[EXERCISE MATERIALS Boundary: Start]

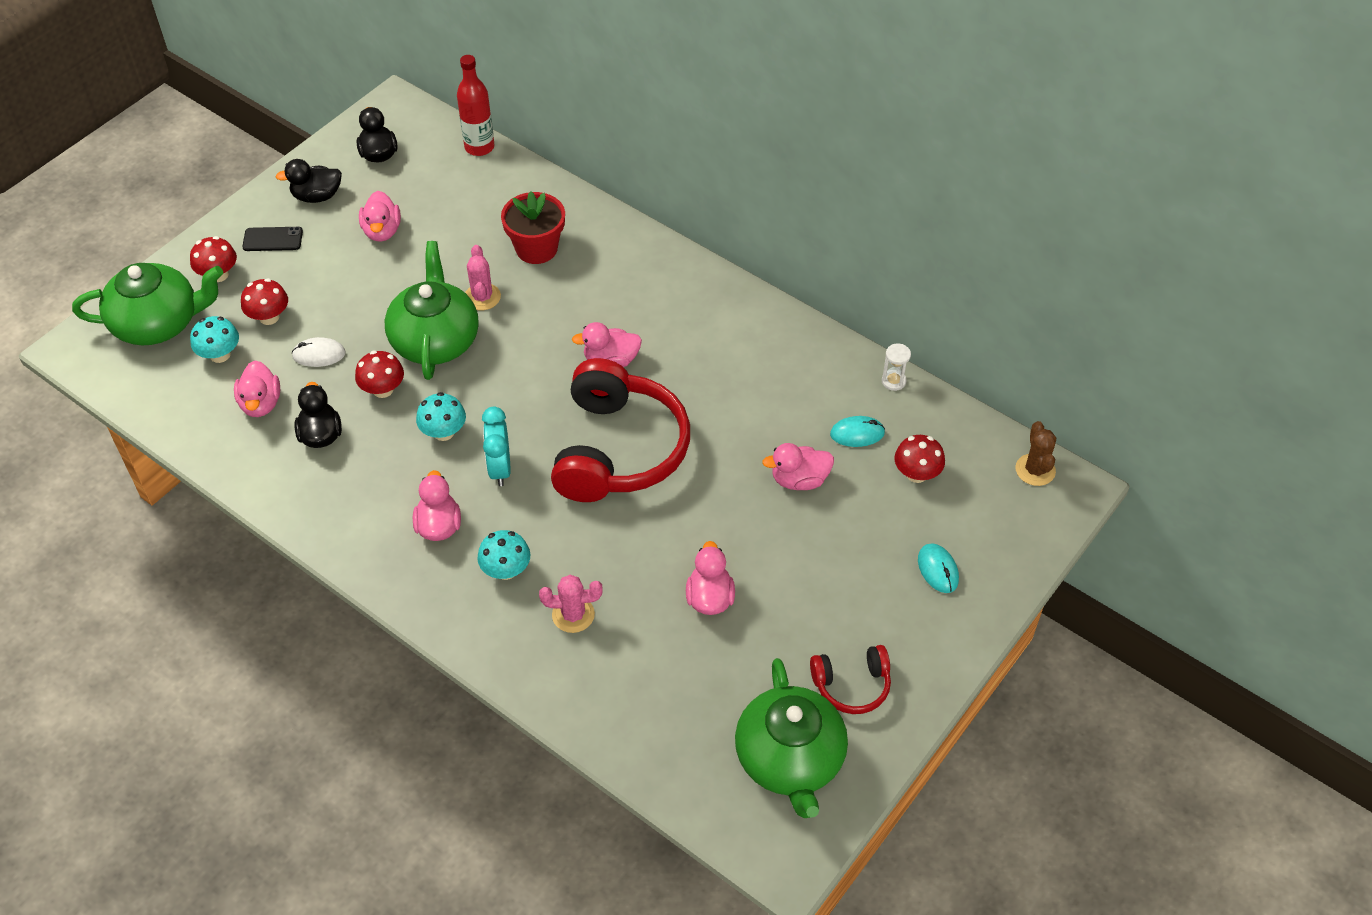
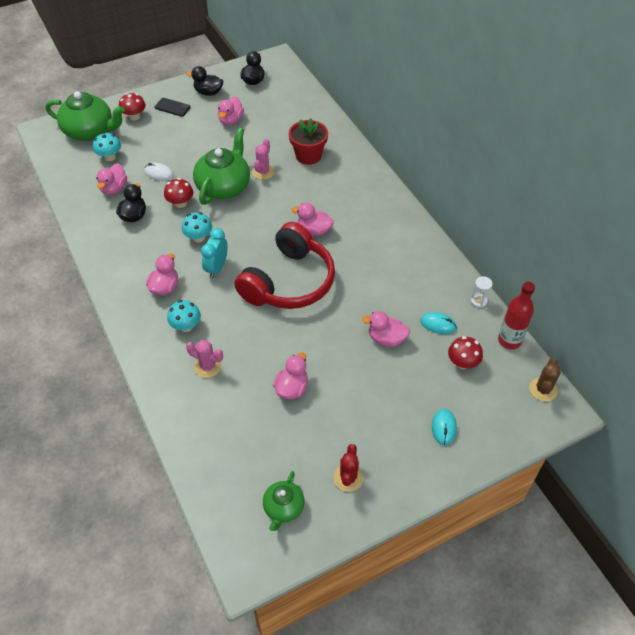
camera: 25 degrees right, 0 degrees up
(269, 317) = (146, 146): red mushroom -> none
(479, 147) = (309, 93): red bottle -> red bottle (509, 340)
(790, 760) = (283, 508): green teapot -> green teapot, size x0.55
(851, 685) = (348, 478): red headphones -> red cactus

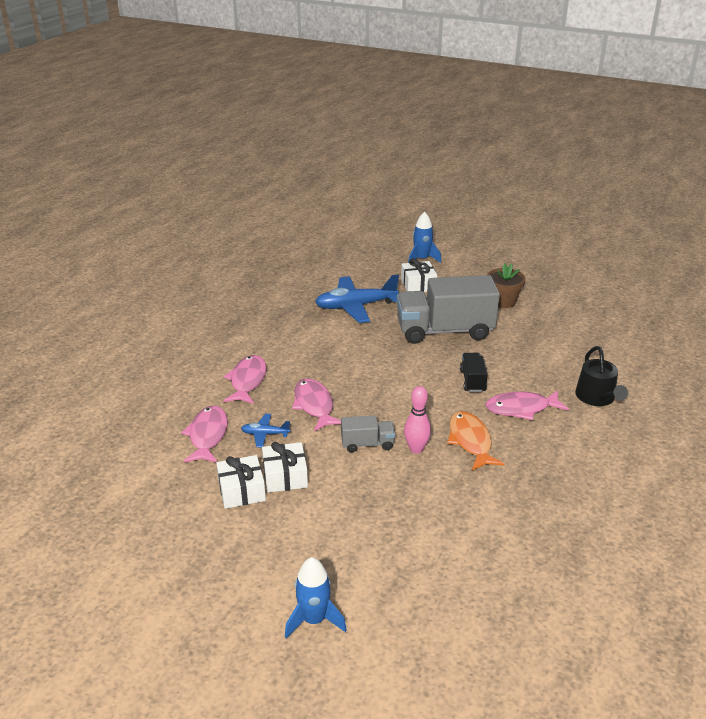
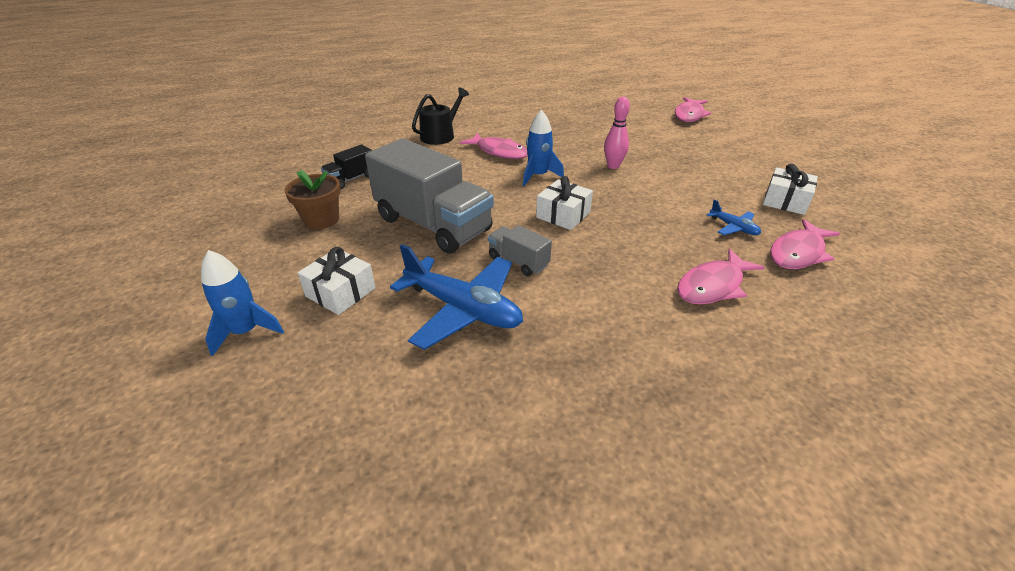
camera: 135 degrees left, 5 degrees up
(285, 476) = (739, 194): white gift -> white gift (563, 215)
(314, 405) = (660, 227): pink fish -> pink fish (689, 115)
(314, 619) = (774, 137): blue rocket -> blue rocket (538, 176)
(367, 444) = (646, 183): grey truck -> grey truck (518, 261)
(470, 441) = (568, 154): orange fish -> none
(472, 381) = (495, 179): black truck -> black truck (351, 179)

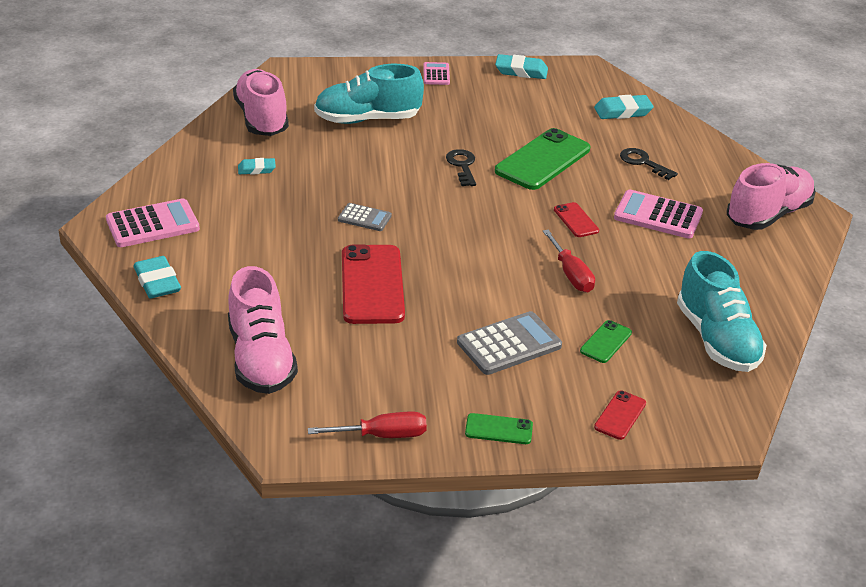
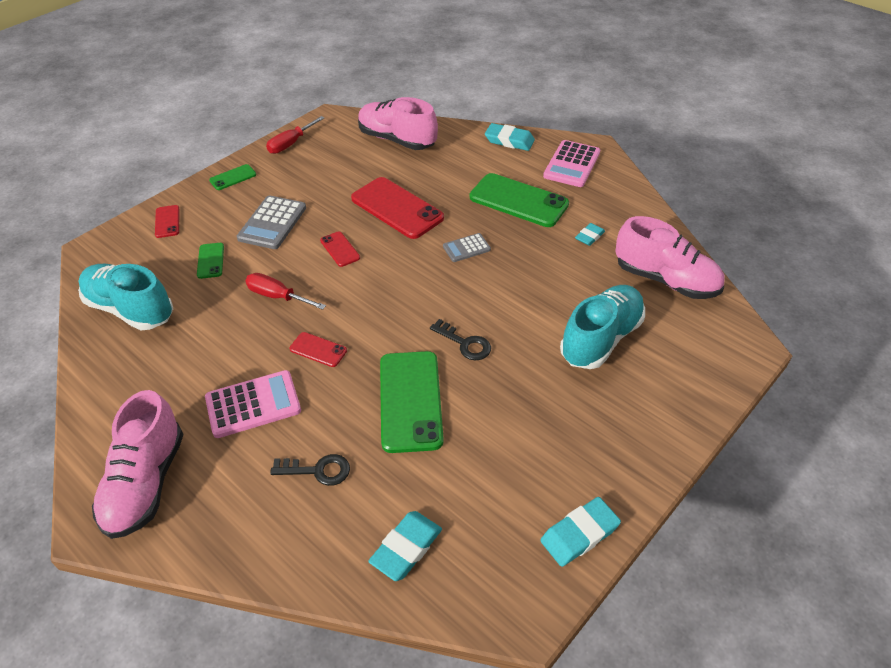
camera: 140 degrees right, 10 degrees up
(257, 225) = (518, 201): none -> green phone
(436, 74) = (641, 450): pink calculator -> none
(472, 280) = (340, 249): none -> red phone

[EXERCISE MATERIALS Boundary: End]

- [INSTRUCTIONS TO FOLLOW]
Which lines in the listing above include the string "fish"? Copy each of them.

- [TASK ANSWER]
(314, 405) = (660, 227): pink fish -> pink fish (689, 115)
(470, 441) = (568, 154): orange fish -> none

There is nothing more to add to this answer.